● Record extracts
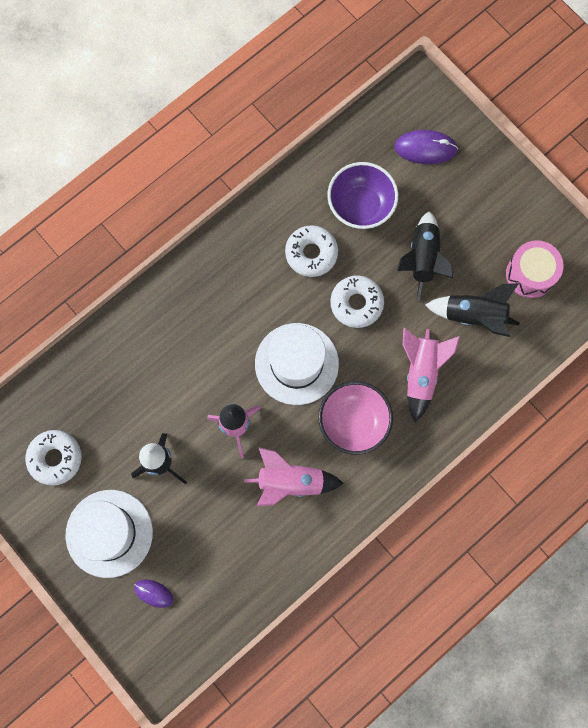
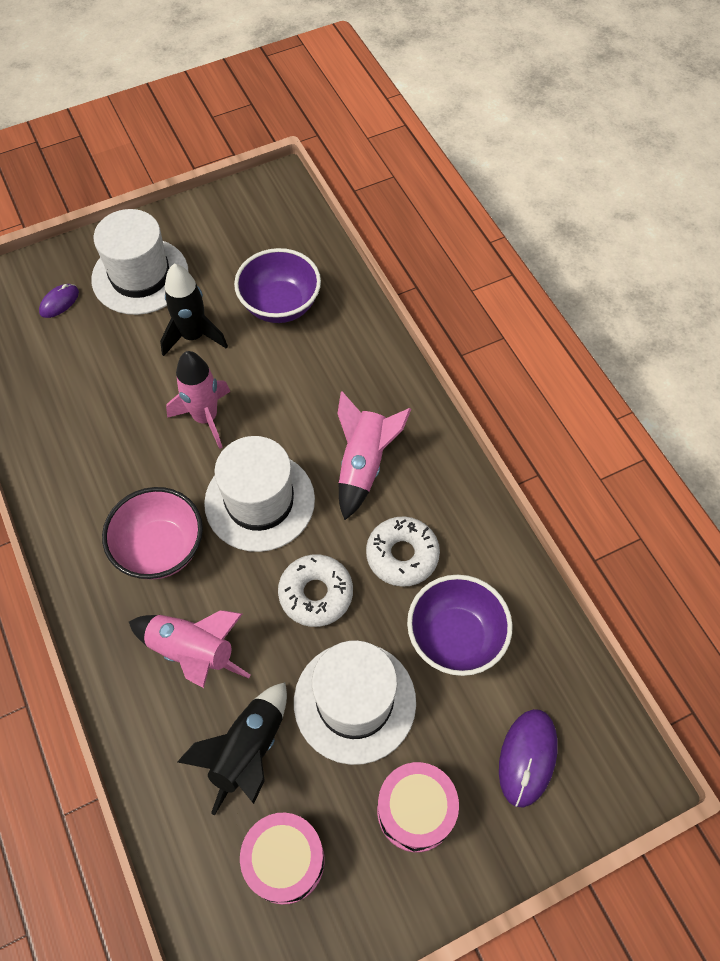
camera: 105 degrees right, 15 degrees down
white donut [25,430,82,486] -> none
pink rocket [244,447,344,506] -> pink rocket moved to [337,392,411,520]
black rocket [397,211,453,301] -> white hat [294,640,416,765]
none -> purple bowl [234,248,321,323]
none -> pink drum [377,762,459,852]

● Work instructions
From the first line of the records down through the line containing "none -> purple bowl [234,248,321,323]", transcribe exactly those lines and no others, both ends kept, pictures dropped.

● Your response
camera: 105 degrees right, 15 degrees down
white donut [25,430,82,486] -> none
pink rocket [244,447,344,506] -> pink rocket moved to [337,392,411,520]
black rocket [397,211,453,301] -> white hat [294,640,416,765]
none -> purple bowl [234,248,321,323]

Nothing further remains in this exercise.